* [Records provided]
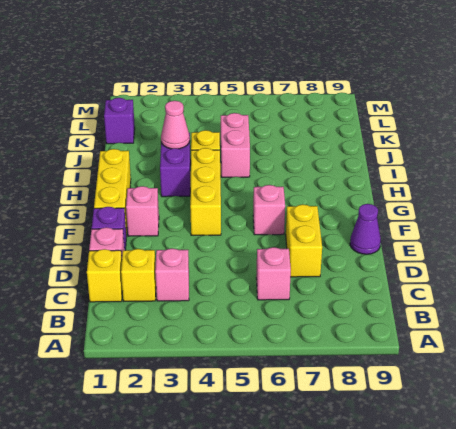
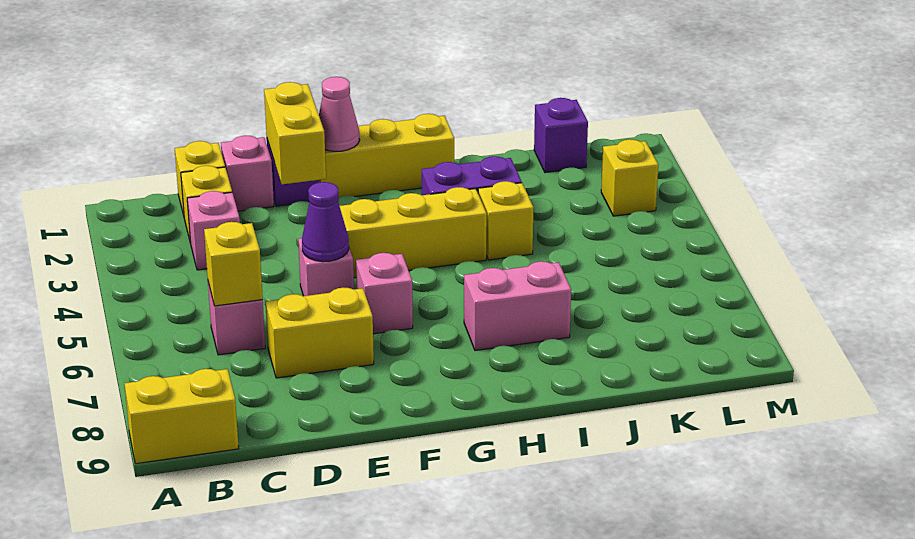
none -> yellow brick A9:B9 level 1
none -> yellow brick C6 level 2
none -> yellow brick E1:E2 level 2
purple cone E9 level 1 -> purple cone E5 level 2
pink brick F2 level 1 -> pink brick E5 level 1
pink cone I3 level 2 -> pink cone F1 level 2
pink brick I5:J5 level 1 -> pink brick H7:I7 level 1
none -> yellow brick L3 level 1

---

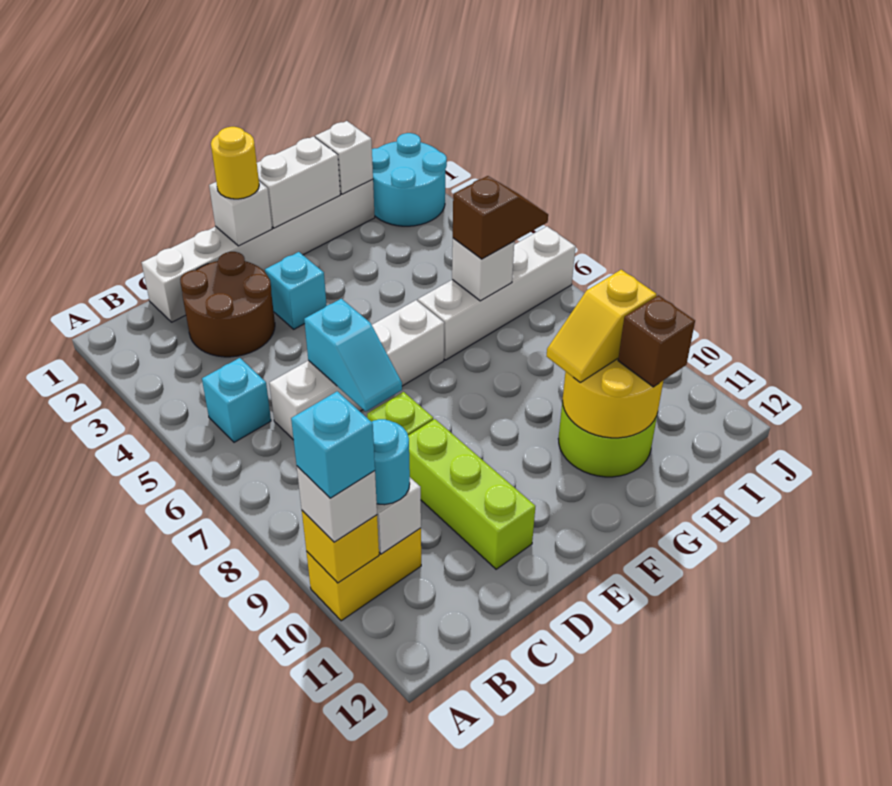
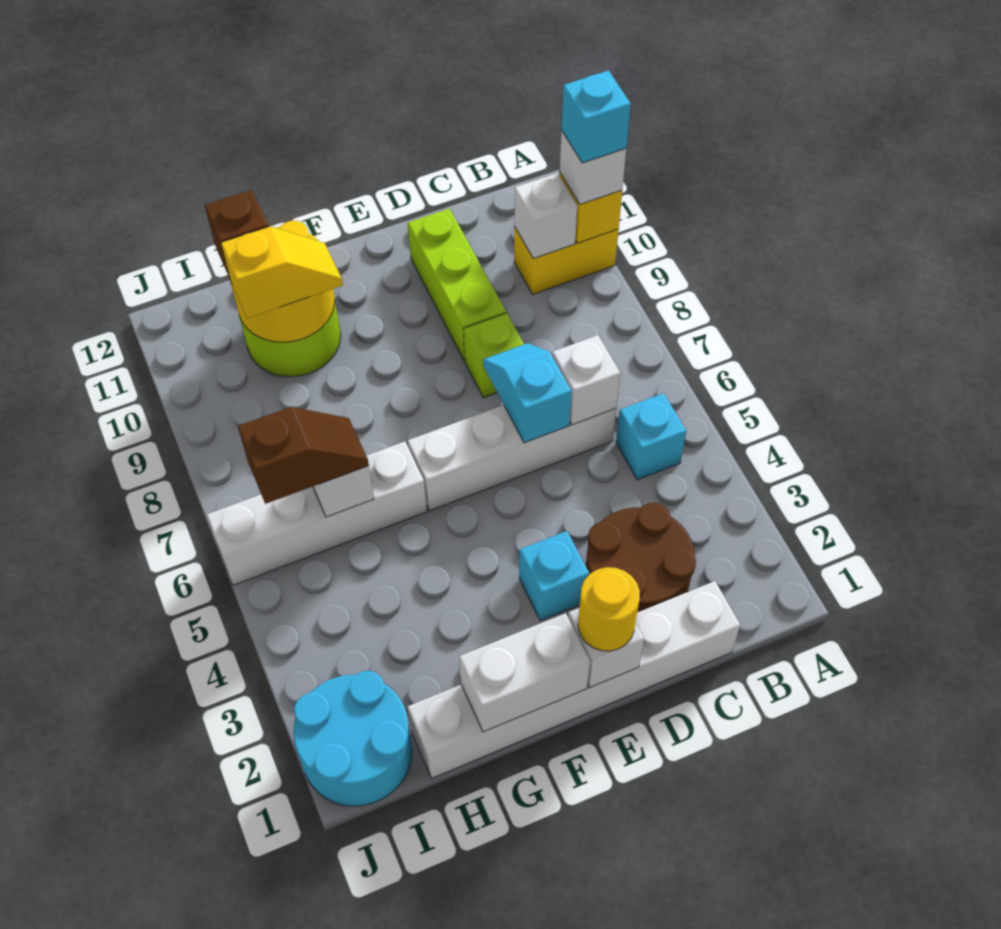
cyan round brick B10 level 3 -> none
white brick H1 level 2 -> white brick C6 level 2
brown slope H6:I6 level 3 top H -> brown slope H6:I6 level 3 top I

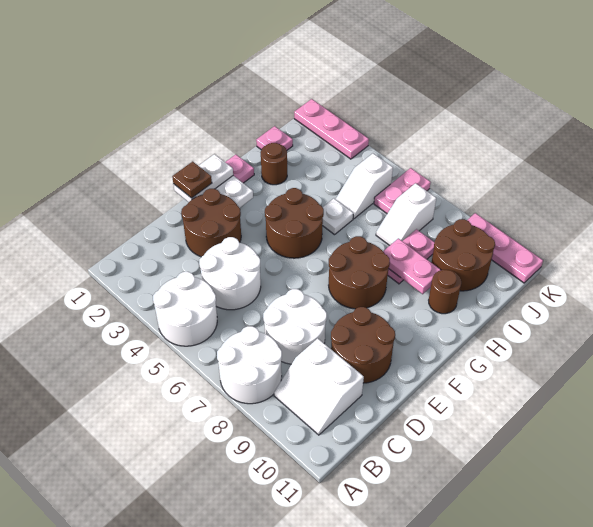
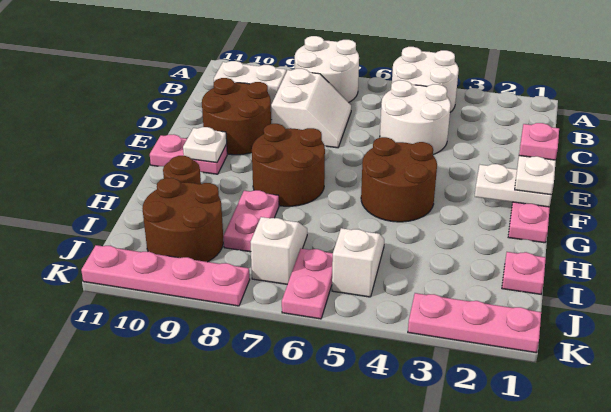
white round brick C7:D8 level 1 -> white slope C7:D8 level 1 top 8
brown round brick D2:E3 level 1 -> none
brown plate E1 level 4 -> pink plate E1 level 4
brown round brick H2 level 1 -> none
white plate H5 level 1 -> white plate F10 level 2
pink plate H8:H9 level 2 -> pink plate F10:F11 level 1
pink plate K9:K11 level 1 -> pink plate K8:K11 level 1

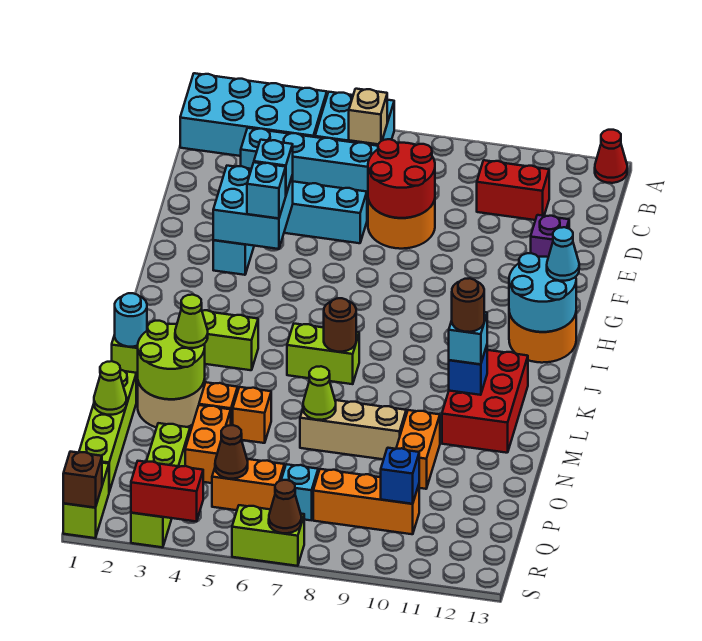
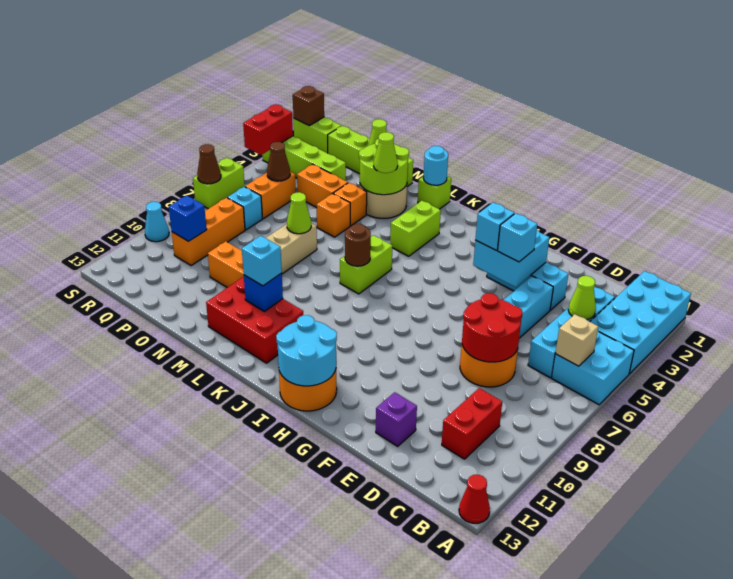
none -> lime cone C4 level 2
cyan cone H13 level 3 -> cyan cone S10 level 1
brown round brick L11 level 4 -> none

---

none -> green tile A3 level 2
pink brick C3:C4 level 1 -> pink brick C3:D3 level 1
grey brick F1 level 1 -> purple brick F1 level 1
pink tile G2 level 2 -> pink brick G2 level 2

* [Task prompt]
In the data above, which lines lie between the line with "none -> lime cone C4 level 2" and the line with "brown round brick L11 level 4 -> none", inclusive? Print those lines exactly and nothing else.

* [Written reply]
none -> lime cone C4 level 2
cyan cone H13 level 3 -> cyan cone S10 level 1
brown round brick L11 level 4 -> none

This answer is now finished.